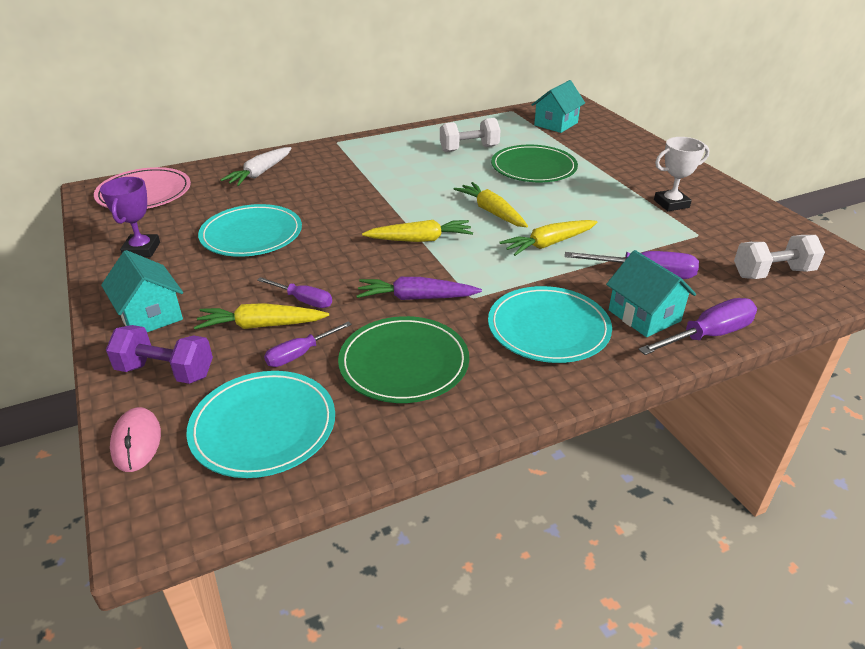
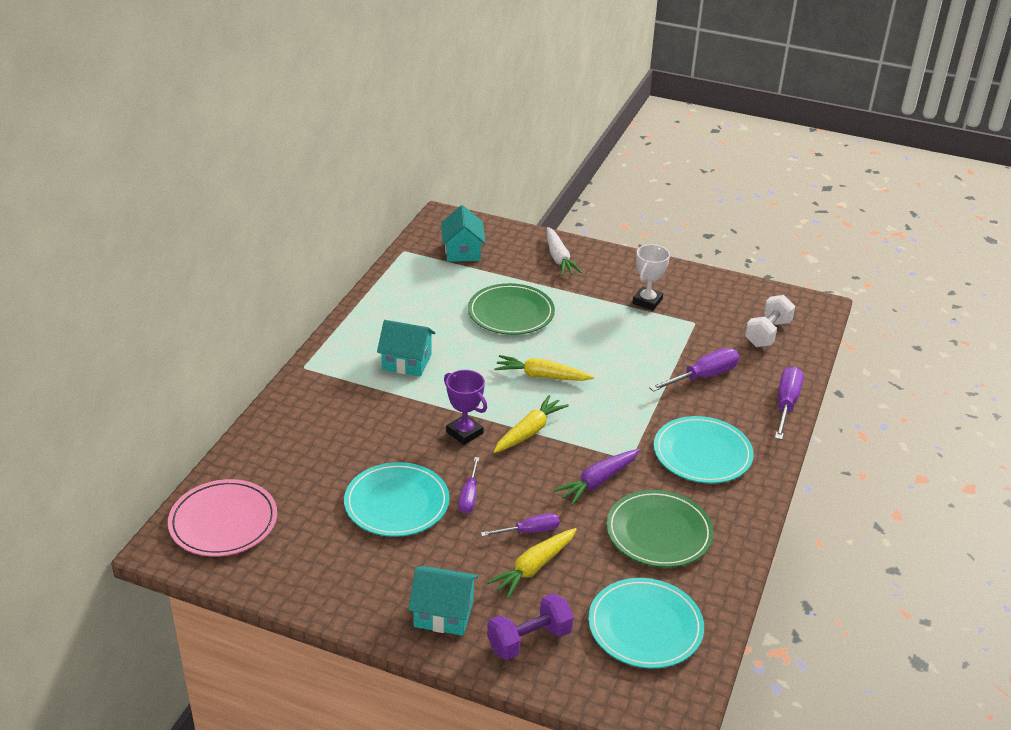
camera: 45 degrees left, 0 degrees up
(136, 442) = (591, 689): pink mouse -> none
(141, 249) = (331, 571): purple trophy -> purple trophy (464, 433)
(260, 173) = (294, 440): white carrot -> white carrot (559, 258)
(300, 354) = (591, 569): purple screwdriver -> purple screwdriver (469, 496)
(469, 149) = (433, 317): white dumbbell -> none
(548, 244) = (617, 384): yellow carrot -> none
(644, 315) = (740, 410): turquoise house -> turquoise house (406, 362)

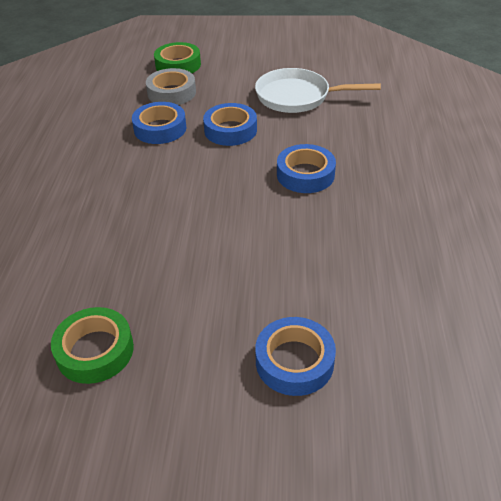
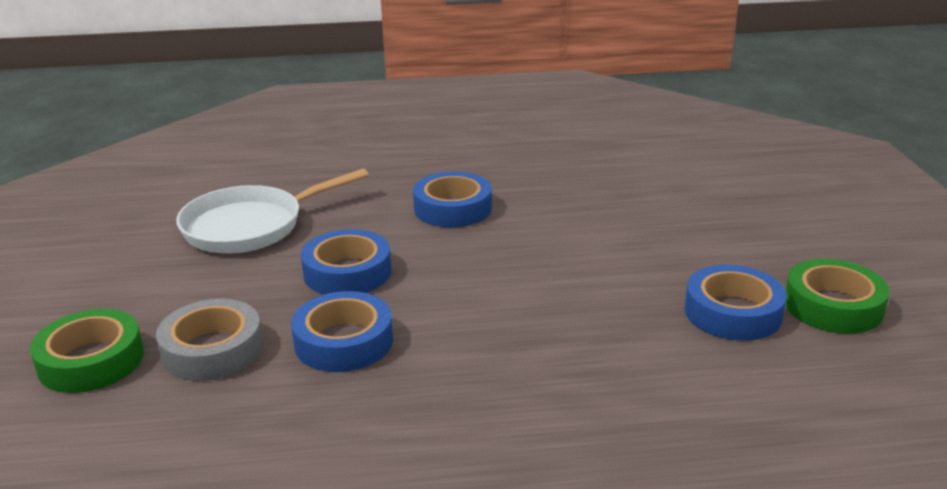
camera: 100 degrees left, 15 degrees down
(294, 361) = (750, 195): blue tape -> blue tape (733, 312)
(297, 97) = (250, 226): white pan -> white pan turned 60 degrees clockwise

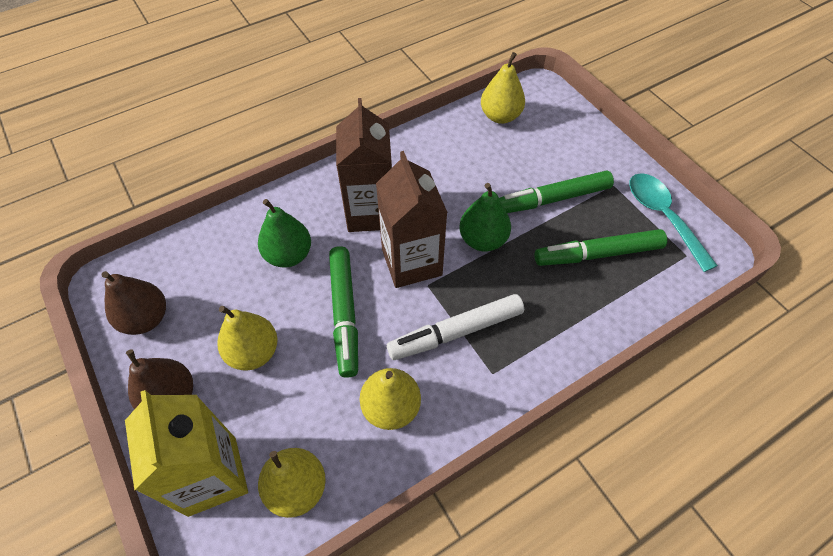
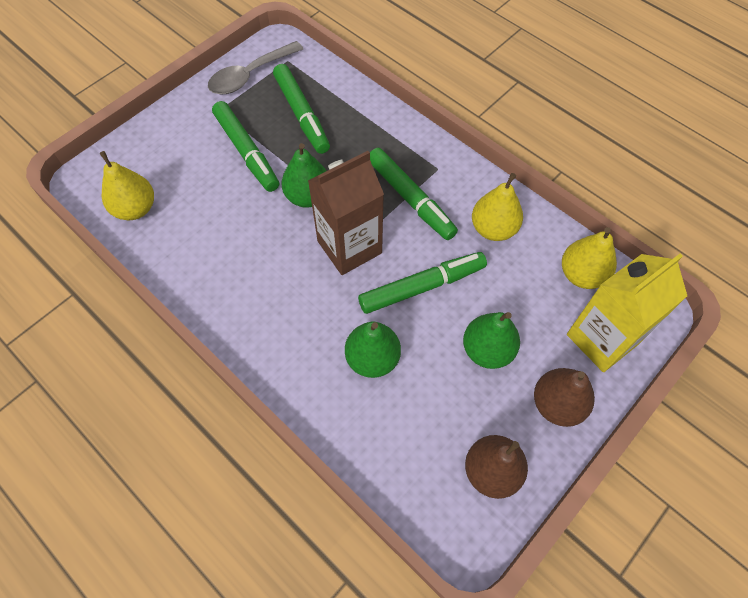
camera: 105 degrees left, 5 degrees up
(253, 352) = (487, 350): yellow pear -> green pear
(370, 212) = (298, 298): brown carton -> none
(455, 332) = (410, 199): white marker -> green marker
(662, 217) = (250, 75): turquoise spoon -> grey spoon

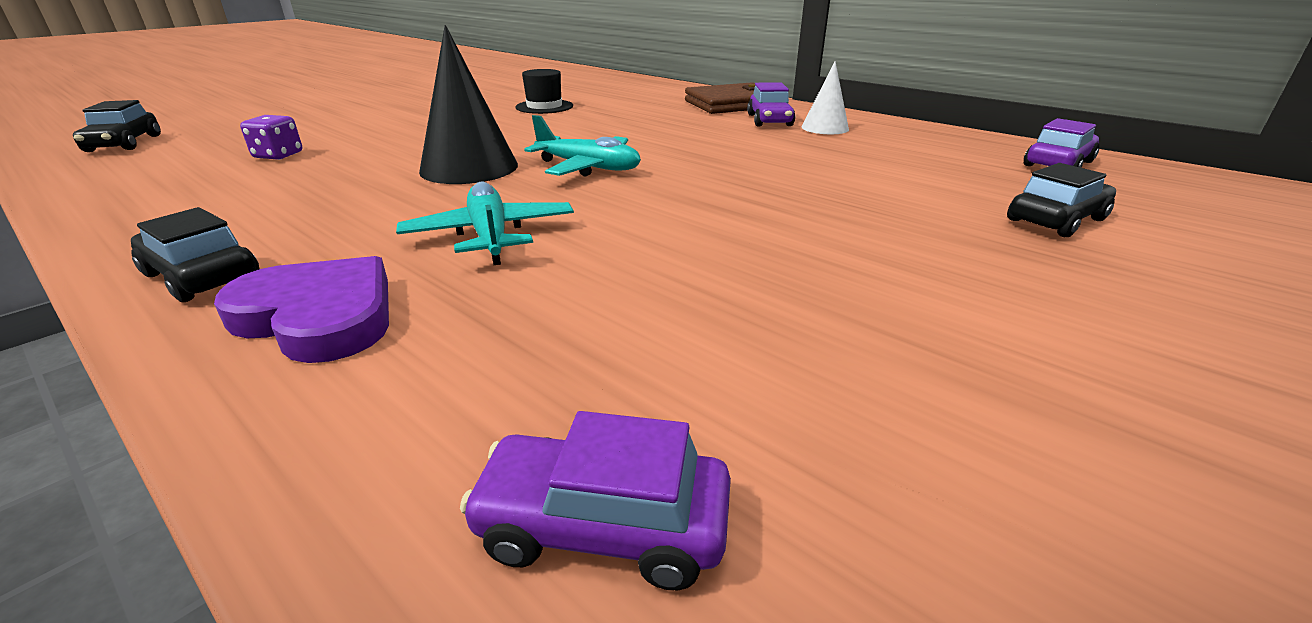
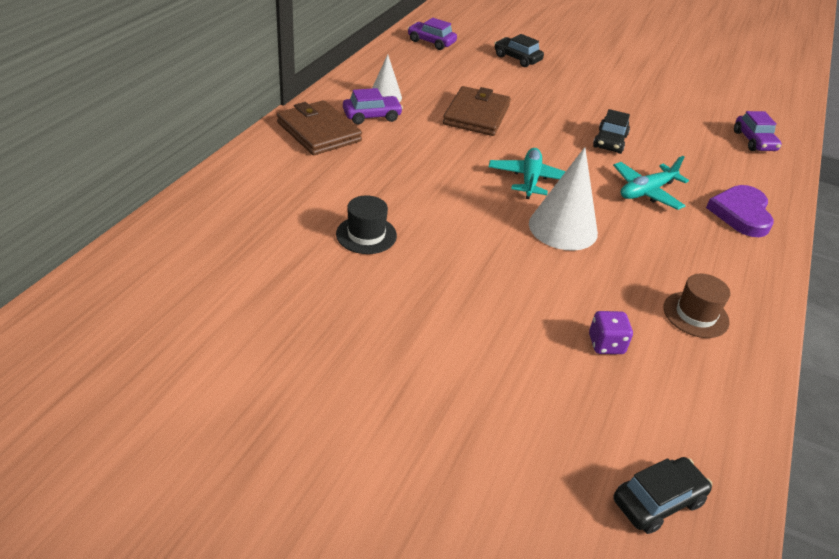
camera: 110 degrees left, 10 degrees up
(201, 276) = (753, 263): black car -> black car (610, 141)
(220, 202) = (695, 314): none -> brown hat
(469, 168) = (563, 228): black cone -> white cone
(779, 162) = (476, 115): none -> brown wallet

★ ★ ★ ★ ★ ★ ★

EXERCISE BRIEF ::
The lines to return are those in the entries above that include "degrees".

SOLUTION TO THIS EXERCISE ::
camera: 45 degrees left, 0 degrees up
camera: 100 degrees left, 15 degrees down
(297, 97) = (250, 226): white pan -> white pan turned 60 degrees clockwise
camera: 105 degrees left, 5 degrees up
camera: 110 degrees left, 10 degrees up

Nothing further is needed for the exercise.